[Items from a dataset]
Start

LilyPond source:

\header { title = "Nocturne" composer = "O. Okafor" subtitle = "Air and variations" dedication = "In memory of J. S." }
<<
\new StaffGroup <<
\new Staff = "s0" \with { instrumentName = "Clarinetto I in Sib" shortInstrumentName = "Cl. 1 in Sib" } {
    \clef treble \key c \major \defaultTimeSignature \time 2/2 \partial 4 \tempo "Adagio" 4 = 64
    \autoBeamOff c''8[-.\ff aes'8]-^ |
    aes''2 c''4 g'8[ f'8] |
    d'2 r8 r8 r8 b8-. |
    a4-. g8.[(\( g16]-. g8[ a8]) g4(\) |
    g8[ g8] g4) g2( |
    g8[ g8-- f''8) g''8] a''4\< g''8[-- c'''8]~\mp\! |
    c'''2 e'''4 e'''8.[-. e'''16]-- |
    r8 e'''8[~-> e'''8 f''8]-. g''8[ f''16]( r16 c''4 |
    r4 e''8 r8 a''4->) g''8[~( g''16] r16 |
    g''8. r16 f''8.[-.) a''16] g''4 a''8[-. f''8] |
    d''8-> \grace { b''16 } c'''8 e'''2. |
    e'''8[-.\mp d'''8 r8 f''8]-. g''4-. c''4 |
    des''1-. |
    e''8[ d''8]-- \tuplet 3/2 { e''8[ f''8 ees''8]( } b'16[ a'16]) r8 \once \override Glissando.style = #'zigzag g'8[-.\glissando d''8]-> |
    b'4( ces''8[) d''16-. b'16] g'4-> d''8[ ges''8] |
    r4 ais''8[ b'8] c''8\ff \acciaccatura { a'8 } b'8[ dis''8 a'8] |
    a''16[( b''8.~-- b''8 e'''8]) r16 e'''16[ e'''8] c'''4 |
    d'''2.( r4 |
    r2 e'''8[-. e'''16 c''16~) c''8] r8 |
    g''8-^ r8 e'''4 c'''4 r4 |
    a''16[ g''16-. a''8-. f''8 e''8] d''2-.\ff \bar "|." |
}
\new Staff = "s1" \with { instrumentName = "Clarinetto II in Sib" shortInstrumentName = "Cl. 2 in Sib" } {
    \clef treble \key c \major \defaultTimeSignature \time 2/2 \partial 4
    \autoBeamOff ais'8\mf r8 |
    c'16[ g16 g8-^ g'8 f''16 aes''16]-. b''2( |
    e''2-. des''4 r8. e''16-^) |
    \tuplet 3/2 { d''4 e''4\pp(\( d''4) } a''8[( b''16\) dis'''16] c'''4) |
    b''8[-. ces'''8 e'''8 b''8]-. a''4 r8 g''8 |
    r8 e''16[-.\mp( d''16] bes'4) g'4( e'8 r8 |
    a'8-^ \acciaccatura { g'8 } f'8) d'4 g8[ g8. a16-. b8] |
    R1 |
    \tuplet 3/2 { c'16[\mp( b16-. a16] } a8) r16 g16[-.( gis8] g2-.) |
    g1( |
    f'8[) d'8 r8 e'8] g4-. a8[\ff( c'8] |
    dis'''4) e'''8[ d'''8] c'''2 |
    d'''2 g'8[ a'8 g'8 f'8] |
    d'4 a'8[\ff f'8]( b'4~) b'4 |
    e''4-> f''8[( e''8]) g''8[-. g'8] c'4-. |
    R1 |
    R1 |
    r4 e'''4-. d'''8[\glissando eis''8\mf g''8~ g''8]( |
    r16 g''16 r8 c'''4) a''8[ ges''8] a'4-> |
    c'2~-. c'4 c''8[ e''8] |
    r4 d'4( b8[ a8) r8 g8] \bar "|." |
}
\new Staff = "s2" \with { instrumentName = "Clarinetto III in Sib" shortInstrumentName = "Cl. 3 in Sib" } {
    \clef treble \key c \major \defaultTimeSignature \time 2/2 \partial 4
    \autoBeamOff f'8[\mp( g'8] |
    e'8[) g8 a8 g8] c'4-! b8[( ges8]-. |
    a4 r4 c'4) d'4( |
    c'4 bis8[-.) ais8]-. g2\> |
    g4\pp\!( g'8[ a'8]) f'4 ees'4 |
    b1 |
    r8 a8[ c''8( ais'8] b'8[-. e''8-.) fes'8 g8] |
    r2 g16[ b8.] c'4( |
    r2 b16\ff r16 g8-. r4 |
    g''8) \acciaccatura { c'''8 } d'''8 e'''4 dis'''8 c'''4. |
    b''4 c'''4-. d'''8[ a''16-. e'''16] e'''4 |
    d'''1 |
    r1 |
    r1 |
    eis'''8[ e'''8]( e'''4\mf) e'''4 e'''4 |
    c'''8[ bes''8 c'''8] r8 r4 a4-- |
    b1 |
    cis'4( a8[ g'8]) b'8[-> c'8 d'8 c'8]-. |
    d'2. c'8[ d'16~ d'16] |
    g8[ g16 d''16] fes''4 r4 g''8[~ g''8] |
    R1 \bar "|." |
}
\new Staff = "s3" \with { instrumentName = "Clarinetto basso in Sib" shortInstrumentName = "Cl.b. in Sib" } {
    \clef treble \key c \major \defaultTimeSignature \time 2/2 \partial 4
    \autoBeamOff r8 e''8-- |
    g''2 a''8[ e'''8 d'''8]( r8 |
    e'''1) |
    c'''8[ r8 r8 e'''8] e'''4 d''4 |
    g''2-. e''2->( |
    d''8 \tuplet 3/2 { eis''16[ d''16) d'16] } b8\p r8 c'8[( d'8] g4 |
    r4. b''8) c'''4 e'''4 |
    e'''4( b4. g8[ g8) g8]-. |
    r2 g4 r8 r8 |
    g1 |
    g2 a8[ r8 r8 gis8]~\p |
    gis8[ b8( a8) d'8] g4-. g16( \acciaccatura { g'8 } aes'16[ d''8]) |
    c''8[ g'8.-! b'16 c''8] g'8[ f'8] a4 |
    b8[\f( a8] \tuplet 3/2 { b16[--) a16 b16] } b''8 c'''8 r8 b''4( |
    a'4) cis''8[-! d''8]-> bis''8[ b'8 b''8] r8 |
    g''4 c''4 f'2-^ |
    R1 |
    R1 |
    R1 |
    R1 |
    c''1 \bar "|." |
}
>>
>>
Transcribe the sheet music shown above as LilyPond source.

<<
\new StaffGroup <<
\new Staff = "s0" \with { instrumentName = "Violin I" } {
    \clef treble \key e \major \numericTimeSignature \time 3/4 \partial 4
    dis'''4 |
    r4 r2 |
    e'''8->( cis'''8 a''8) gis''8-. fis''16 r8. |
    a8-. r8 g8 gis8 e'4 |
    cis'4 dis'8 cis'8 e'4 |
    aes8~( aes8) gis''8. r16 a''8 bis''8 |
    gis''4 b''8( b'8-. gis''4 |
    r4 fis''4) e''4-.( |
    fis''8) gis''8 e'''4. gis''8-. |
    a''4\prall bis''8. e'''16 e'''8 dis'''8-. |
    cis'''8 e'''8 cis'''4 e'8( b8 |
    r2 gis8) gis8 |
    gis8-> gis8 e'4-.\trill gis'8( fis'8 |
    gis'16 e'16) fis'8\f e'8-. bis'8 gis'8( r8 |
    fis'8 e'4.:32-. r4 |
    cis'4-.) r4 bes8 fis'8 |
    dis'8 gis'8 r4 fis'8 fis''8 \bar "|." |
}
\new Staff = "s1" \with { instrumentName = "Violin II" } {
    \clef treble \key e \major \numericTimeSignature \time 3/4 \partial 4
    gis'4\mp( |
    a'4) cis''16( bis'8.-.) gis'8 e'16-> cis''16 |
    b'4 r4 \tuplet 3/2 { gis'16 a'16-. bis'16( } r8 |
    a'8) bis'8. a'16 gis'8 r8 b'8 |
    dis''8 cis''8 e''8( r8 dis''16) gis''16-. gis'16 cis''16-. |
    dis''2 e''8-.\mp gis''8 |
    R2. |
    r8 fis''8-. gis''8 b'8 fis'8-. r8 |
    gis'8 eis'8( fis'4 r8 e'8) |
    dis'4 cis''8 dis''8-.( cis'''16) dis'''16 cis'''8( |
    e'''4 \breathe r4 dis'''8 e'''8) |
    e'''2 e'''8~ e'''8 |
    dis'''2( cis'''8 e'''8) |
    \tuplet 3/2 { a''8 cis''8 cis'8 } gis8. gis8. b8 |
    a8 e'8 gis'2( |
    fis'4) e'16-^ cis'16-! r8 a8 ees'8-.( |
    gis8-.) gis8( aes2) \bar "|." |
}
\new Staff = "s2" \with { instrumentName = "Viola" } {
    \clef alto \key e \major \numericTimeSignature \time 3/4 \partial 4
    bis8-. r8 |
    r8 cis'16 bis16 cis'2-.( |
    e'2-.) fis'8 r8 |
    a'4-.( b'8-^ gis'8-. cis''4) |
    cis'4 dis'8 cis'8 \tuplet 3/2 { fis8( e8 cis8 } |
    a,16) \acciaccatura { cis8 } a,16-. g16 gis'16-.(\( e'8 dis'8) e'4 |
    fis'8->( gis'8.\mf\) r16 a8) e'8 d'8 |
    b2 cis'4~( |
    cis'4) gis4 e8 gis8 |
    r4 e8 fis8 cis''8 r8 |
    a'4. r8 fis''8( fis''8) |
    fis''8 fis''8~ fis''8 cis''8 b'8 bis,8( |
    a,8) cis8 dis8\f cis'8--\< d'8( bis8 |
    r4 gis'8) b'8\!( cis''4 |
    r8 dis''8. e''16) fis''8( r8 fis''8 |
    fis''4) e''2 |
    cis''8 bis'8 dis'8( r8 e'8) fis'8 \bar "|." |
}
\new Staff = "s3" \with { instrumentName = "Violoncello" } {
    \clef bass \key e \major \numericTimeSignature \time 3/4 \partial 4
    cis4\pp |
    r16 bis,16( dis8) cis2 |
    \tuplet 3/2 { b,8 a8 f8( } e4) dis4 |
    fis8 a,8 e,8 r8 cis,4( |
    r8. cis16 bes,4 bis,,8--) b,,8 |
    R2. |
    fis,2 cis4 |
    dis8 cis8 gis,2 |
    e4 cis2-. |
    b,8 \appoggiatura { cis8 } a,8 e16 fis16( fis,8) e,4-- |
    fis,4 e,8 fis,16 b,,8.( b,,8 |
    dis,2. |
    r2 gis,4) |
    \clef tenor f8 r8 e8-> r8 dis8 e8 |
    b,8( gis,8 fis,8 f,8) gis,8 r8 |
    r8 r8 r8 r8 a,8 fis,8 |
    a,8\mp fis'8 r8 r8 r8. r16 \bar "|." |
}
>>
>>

End

Exercise goal: Copy the lines in the records above, from the line containing "memory of J." up to and including the line containing "a4-. g8.[(\( g16]-. g8[ a8]) g4(\) |".

Expected output:
\header { title = "Nocturne" composer = "O. Okafor" subtitle = "Air and variations" dedication = "In memory of J. S." }
<<
\new StaffGroup <<
\new Staff = "s0" \with { instrumentName = "Clarinetto I in Sib" shortInstrumentName = "Cl. 1 in Sib" } {
    \clef treble \key c \major \defaultTimeSignature \time 2/2 \partial 4 \tempo "Adagio" 4 = 64
    \autoBeamOff c''8[-.\ff aes'8]-^ |
    aes''2 c''4 g'8[ f'8] |
    d'2 r8 r8 r8 b8-. |
    a4-. g8.[(\( g16]-. g8[ a8]) g4(\) |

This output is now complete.